PROMPT
Reproduce exactly, from the data that follows, the line with "C4: 68nF (+9V, GND) -> 100nF (+9V, GND)", the line with "R9: 27k (0V, VB) -> 11k (0V, VB)", and every line that lies between them.

DATA
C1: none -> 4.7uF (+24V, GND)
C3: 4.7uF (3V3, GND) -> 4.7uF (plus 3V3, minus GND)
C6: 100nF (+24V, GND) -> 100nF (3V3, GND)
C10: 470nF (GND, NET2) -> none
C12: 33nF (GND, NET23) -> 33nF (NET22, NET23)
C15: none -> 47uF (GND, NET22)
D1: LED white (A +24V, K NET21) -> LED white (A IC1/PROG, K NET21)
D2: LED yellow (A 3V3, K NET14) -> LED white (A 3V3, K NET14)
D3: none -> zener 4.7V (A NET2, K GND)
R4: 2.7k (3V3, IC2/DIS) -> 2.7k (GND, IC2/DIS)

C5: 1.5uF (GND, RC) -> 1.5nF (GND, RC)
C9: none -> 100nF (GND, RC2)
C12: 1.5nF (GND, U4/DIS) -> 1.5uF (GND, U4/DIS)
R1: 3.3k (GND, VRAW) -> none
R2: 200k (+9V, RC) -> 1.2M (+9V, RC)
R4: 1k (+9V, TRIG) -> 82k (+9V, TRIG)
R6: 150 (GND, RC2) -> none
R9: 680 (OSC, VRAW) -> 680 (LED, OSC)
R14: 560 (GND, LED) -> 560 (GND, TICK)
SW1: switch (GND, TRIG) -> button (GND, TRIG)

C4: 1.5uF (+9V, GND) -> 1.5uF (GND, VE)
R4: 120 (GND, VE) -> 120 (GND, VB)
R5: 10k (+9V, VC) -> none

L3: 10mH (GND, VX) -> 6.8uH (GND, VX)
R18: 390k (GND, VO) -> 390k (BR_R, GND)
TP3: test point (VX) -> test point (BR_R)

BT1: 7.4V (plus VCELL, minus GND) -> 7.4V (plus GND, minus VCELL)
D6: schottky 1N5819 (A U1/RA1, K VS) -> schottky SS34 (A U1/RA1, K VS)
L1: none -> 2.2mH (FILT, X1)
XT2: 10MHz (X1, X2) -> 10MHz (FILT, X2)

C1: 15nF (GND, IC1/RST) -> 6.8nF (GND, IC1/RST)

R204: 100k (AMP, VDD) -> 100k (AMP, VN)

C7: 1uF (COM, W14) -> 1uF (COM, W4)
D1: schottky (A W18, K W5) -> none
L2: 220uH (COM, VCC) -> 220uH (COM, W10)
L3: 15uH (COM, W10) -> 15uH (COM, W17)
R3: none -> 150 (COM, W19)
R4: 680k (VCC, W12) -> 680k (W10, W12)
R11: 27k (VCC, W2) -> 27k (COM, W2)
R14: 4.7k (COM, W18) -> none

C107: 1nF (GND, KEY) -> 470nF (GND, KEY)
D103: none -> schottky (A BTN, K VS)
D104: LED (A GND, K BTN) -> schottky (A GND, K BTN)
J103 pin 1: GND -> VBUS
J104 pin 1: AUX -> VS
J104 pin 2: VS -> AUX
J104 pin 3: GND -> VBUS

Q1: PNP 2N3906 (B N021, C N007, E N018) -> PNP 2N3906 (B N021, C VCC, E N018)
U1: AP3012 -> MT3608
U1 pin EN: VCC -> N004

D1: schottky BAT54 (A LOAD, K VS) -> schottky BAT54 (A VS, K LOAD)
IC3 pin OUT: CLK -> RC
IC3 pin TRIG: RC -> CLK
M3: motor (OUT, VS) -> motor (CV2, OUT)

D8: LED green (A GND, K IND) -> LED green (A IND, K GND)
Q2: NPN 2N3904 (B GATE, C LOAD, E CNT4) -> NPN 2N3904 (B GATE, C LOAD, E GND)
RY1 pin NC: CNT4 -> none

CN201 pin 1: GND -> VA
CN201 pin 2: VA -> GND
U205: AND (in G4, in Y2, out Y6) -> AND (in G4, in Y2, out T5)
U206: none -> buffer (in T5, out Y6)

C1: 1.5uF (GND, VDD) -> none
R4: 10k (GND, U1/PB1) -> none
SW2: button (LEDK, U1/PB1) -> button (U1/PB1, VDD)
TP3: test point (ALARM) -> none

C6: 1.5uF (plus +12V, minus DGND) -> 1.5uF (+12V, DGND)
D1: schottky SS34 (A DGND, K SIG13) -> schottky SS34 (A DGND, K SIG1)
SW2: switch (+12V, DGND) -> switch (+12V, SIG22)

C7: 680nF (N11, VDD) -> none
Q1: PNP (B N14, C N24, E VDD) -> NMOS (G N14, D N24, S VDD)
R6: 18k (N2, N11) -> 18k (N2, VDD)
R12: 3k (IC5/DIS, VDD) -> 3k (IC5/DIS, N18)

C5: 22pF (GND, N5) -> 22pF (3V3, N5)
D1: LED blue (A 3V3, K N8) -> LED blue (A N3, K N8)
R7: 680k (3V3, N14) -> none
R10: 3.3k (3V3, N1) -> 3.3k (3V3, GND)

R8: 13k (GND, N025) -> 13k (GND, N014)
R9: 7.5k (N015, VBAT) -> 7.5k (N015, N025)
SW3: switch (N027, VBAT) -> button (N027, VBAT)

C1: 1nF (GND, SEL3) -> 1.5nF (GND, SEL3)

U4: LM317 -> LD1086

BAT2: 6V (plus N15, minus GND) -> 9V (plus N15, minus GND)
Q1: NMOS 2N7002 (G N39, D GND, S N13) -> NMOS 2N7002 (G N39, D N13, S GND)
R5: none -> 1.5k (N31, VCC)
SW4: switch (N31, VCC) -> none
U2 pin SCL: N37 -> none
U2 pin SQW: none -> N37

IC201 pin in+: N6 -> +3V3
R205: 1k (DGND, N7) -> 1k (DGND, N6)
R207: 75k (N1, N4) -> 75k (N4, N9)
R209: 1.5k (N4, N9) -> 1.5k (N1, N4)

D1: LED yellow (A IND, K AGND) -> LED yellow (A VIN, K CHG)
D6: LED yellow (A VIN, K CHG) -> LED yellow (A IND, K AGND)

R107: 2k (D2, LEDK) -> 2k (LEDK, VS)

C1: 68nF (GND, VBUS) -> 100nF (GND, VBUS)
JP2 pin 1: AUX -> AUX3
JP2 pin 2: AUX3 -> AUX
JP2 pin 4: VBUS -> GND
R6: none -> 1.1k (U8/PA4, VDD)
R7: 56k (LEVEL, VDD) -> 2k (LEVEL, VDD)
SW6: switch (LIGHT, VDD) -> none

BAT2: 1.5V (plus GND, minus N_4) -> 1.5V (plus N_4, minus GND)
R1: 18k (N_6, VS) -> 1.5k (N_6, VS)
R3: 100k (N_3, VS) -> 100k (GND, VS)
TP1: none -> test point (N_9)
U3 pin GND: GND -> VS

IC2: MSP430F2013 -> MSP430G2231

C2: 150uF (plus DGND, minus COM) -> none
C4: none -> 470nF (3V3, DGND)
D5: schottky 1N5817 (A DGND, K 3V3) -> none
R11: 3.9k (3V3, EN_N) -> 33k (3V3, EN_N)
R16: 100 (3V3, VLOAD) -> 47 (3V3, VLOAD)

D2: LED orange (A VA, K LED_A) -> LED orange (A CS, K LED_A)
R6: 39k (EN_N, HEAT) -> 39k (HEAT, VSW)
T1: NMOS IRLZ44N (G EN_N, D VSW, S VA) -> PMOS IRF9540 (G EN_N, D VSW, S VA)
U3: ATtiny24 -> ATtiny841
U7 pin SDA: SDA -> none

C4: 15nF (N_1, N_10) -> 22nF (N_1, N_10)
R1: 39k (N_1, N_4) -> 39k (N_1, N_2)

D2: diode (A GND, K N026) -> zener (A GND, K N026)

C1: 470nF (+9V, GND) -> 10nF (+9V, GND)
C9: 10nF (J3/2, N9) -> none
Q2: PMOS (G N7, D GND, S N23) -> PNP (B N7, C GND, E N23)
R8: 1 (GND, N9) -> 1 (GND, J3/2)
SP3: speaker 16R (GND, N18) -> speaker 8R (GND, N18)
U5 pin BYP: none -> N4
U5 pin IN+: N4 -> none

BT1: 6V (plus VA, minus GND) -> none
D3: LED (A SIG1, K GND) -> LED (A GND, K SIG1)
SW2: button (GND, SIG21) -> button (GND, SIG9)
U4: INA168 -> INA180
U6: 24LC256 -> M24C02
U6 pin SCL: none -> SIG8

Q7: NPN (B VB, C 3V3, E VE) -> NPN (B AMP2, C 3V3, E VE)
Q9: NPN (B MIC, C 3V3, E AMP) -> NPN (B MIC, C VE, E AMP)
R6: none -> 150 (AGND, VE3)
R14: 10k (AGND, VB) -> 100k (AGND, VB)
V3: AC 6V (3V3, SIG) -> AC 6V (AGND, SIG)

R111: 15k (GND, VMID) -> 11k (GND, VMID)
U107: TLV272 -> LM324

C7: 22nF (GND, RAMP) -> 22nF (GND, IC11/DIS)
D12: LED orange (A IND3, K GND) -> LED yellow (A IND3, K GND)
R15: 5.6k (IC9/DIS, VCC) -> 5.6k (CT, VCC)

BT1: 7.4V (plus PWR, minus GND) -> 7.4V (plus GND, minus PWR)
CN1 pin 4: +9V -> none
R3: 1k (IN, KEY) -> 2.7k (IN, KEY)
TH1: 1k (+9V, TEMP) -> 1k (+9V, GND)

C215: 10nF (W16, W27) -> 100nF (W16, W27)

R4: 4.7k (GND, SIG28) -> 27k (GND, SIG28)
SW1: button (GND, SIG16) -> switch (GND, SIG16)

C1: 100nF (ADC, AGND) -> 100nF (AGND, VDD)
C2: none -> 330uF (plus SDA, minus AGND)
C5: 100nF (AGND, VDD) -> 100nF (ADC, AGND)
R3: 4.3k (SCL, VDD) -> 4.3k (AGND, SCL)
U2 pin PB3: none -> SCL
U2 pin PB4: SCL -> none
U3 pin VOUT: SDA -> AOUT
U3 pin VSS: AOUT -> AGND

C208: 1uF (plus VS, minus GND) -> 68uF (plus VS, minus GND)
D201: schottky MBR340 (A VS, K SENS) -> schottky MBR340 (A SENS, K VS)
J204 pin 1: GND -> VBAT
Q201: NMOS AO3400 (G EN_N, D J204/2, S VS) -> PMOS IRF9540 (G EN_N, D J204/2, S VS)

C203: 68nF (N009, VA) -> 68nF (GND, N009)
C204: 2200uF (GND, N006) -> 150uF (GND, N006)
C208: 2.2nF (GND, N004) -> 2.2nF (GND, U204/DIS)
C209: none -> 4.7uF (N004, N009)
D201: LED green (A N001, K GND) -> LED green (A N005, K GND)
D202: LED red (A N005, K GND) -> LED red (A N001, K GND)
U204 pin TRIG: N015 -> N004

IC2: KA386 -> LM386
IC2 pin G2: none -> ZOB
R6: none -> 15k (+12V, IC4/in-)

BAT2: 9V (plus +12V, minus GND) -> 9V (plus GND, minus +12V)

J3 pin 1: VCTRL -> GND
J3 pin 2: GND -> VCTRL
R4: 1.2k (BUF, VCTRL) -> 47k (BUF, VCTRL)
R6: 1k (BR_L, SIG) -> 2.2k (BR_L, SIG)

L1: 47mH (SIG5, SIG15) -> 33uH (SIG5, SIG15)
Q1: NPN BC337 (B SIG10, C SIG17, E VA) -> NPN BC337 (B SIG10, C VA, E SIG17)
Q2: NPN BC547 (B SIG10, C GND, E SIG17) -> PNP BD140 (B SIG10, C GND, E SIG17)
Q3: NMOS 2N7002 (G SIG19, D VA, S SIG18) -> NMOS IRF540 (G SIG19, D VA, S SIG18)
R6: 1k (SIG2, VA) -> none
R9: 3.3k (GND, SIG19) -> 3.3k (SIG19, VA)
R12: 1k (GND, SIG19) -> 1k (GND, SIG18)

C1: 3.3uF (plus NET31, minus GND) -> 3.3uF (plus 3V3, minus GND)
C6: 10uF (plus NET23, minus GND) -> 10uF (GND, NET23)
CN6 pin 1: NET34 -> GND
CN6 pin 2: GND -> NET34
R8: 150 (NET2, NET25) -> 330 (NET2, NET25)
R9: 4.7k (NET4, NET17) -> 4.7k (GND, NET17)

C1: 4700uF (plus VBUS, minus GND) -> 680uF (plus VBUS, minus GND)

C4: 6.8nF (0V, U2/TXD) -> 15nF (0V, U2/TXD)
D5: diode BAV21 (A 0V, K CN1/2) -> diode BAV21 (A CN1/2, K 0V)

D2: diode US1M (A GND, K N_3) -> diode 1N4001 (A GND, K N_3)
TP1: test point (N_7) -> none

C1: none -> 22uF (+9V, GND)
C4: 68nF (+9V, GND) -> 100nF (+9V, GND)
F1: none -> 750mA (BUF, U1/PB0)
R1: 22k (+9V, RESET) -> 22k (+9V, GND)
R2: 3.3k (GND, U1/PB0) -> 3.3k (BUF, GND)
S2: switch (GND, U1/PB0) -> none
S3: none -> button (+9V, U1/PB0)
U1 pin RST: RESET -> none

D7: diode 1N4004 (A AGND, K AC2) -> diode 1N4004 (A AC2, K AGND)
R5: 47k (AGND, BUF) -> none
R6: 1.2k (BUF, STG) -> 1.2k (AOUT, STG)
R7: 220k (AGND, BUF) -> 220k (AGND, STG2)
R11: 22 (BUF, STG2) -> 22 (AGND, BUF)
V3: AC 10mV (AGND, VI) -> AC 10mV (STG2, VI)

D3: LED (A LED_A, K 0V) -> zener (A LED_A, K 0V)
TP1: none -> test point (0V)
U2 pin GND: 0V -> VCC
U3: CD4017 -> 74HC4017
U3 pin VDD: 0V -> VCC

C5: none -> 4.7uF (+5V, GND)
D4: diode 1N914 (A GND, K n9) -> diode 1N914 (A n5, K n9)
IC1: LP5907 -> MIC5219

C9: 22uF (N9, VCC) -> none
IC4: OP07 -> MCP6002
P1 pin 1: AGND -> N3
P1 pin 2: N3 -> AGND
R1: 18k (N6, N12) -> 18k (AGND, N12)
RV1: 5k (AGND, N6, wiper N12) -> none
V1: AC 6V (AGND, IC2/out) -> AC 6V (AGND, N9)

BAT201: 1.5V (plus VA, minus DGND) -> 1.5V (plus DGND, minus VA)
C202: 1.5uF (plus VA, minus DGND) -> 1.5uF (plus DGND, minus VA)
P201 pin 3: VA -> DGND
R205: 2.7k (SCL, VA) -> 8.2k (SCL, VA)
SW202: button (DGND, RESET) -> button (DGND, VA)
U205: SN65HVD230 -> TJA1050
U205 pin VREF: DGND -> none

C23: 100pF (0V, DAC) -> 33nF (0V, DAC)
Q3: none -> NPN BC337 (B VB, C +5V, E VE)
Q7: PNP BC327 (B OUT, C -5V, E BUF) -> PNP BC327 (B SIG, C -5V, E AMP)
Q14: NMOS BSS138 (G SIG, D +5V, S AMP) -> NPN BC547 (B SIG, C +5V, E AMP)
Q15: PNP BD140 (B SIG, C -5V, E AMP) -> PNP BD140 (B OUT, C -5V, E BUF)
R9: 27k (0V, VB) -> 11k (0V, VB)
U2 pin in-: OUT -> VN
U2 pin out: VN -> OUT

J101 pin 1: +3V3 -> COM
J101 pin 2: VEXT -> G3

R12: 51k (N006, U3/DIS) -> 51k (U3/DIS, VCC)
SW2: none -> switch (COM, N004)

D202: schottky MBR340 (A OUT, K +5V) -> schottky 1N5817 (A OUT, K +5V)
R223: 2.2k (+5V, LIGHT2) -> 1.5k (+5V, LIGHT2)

TASK SOLUTION
C4: 68nF (+9V, GND) -> 100nF (+9V, GND)
F1: none -> 750mA (BUF, U1/PB0)
R1: 22k (+9V, RESET) -> 22k (+9V, GND)
R2: 3.3k (GND, U1/PB0) -> 3.3k (BUF, GND)
S2: switch (GND, U1/PB0) -> none
S3: none -> button (+9V, U1/PB0)
U1 pin RST: RESET -> none

D7: diode 1N4004 (A AGND, K AC2) -> diode 1N4004 (A AC2, K AGND)
R5: 47k (AGND, BUF) -> none
R6: 1.2k (BUF, STG) -> 1.2k (AOUT, STG)
R7: 220k (AGND, BUF) -> 220k (AGND, STG2)
R11: 22 (BUF, STG2) -> 22 (AGND, BUF)
V3: AC 10mV (AGND, VI) -> AC 10mV (STG2, VI)

D3: LED (A LED_A, K 0V) -> zener (A LED_A, K 0V)
TP1: none -> test point (0V)
U2 pin GND: 0V -> VCC
U3: CD4017 -> 74HC4017
U3 pin VDD: 0V -> VCC

C5: none -> 4.7uF (+5V, GND)
D4: diode 1N914 (A GND, K n9) -> diode 1N914 (A n5, K n9)
IC1: LP5907 -> MIC5219

C9: 22uF (N9, VCC) -> none
IC4: OP07 -> MCP6002
P1 pin 1: AGND -> N3
P1 pin 2: N3 -> AGND
R1: 18k (N6, N12) -> 18k (AGND, N12)
RV1: 5k (AGND, N6, wiper N12) -> none
V1: AC 6V (AGND, IC2/out) -> AC 6V (AGND, N9)

BAT201: 1.5V (plus VA, minus DGND) -> 1.5V (plus DGND, minus VA)
C202: 1.5uF (plus VA, minus DGND) -> 1.5uF (plus DGND, minus VA)
P201 pin 3: VA -> DGND
R205: 2.7k (SCL, VA) -> 8.2k (SCL, VA)
SW202: button (DGND, RESET) -> button (DGND, VA)
U205: SN65HVD230 -> TJA1050
U205 pin VREF: DGND -> none

C23: 100pF (0V, DAC) -> 33nF (0V, DAC)
Q3: none -> NPN BC337 (B VB, C +5V, E VE)
Q7: PNP BC327 (B OUT, C -5V, E BUF) -> PNP BC327 (B SIG, C -5V, E AMP)
Q14: NMOS BSS138 (G SIG, D +5V, S AMP) -> NPN BC547 (B SIG, C +5V, E AMP)
Q15: PNP BD140 (B SIG, C -5V, E AMP) -> PNP BD140 (B OUT, C -5V, E BUF)
R9: 27k (0V, VB) -> 11k (0V, VB)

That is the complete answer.